* [DATA FOR REVIEW]
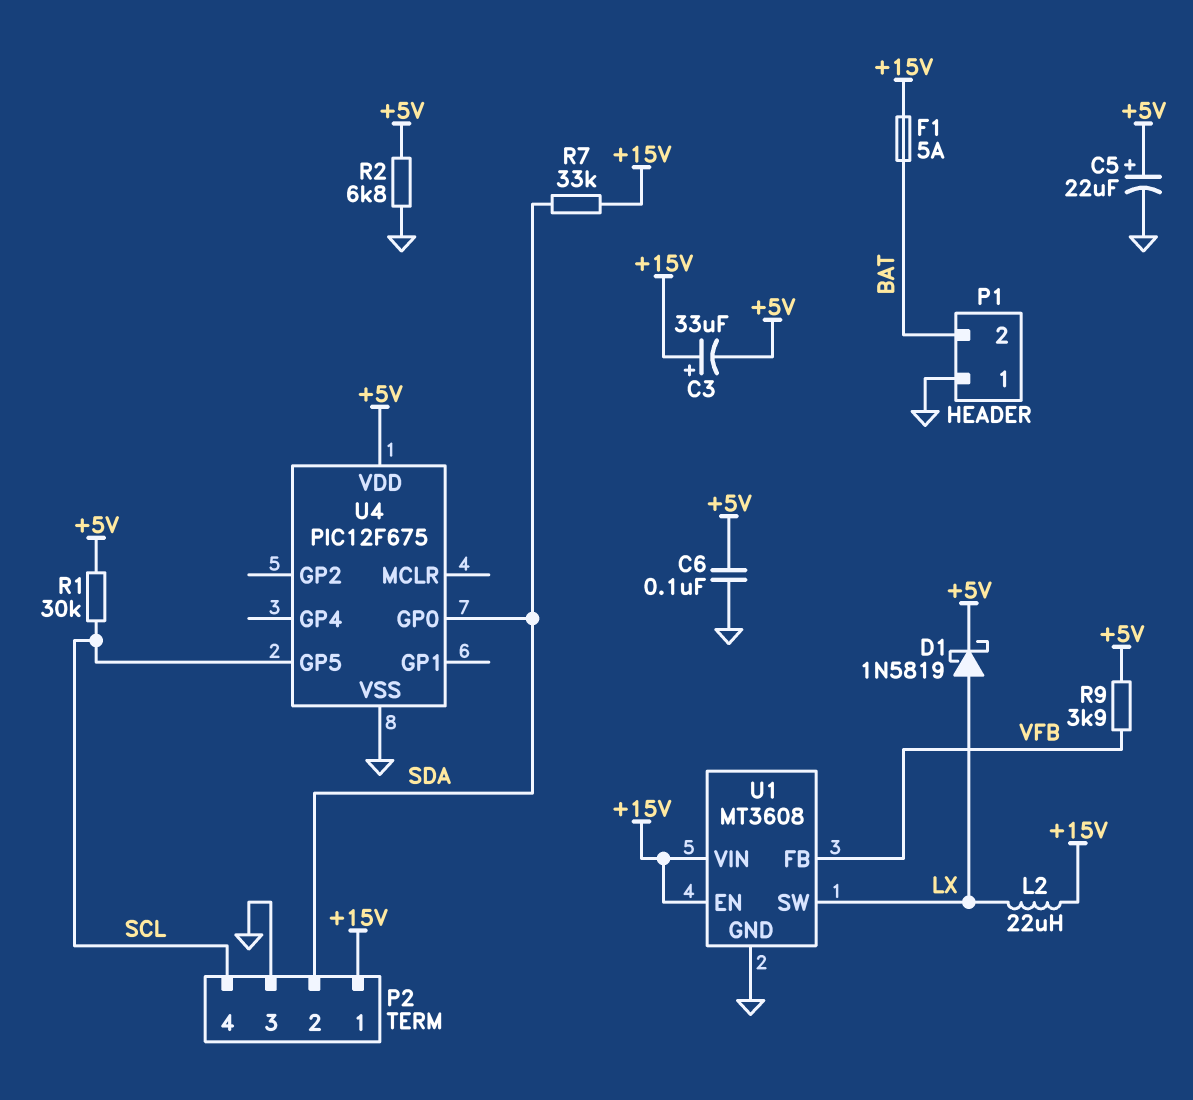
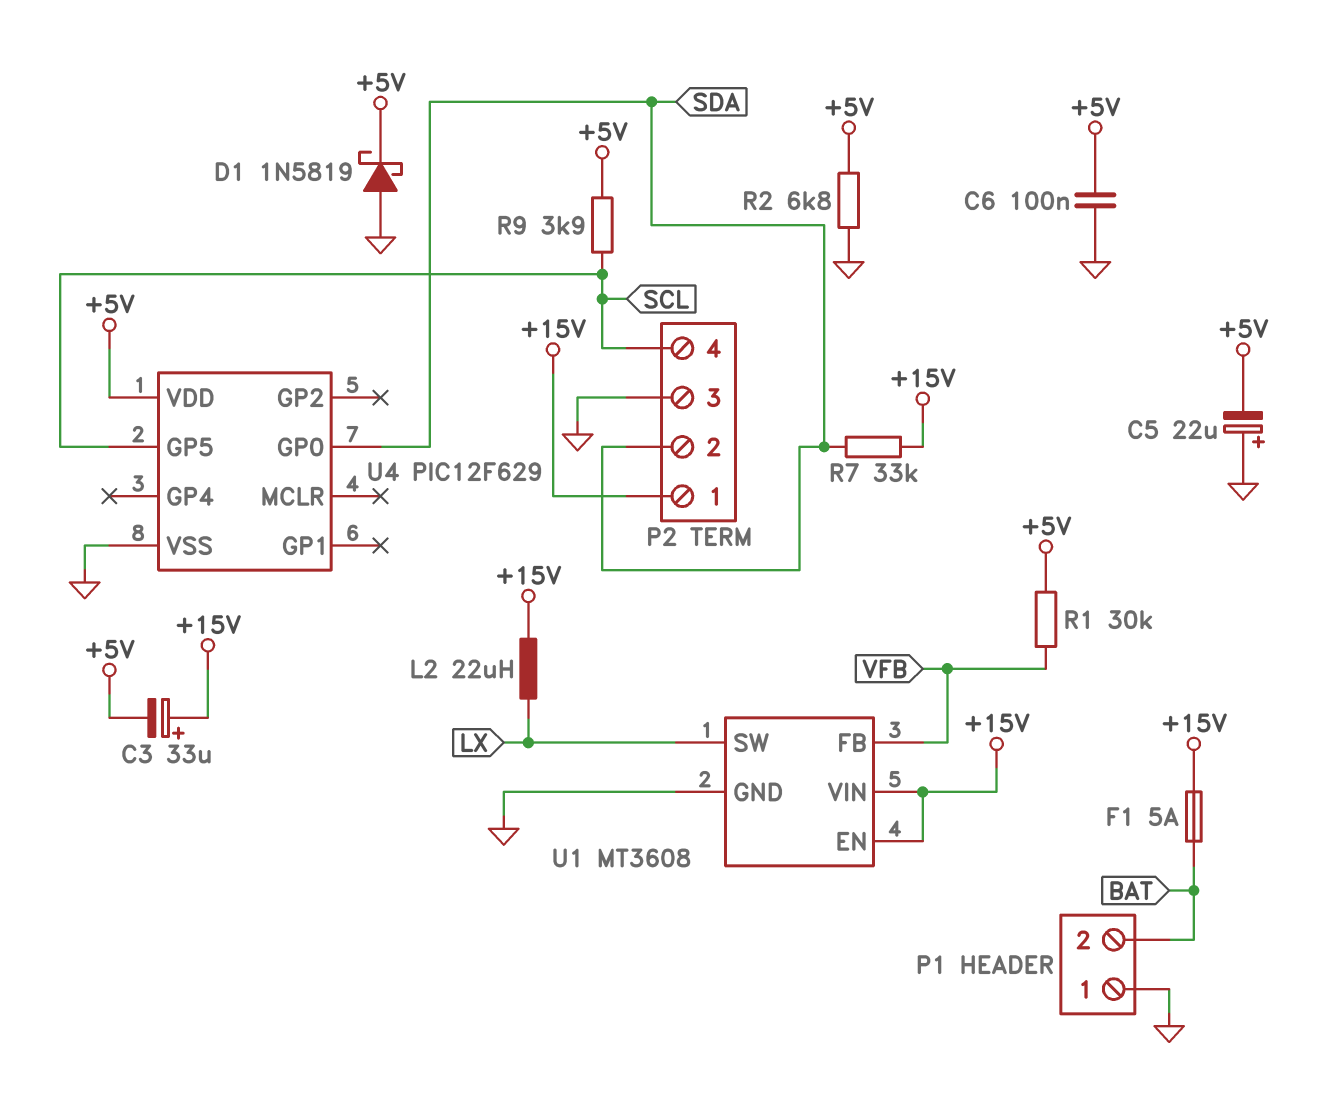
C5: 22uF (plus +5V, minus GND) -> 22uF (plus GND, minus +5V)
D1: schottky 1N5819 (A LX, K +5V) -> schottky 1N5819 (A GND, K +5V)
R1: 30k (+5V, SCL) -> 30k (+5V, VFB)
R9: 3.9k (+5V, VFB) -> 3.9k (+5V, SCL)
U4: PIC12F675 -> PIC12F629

* [TASK DIRECTIONS] Print the line that contains "R1: 30k (+5V, SCL) -> 30k (+5V, VFB)", then every later line of the entries above up to and including the last, all exactly as written.

* [WRITTEN RESPONSE]
R1: 30k (+5V, SCL) -> 30k (+5V, VFB)
R9: 3.9k (+5V, VFB) -> 3.9k (+5V, SCL)
U4: PIC12F675 -> PIC12F629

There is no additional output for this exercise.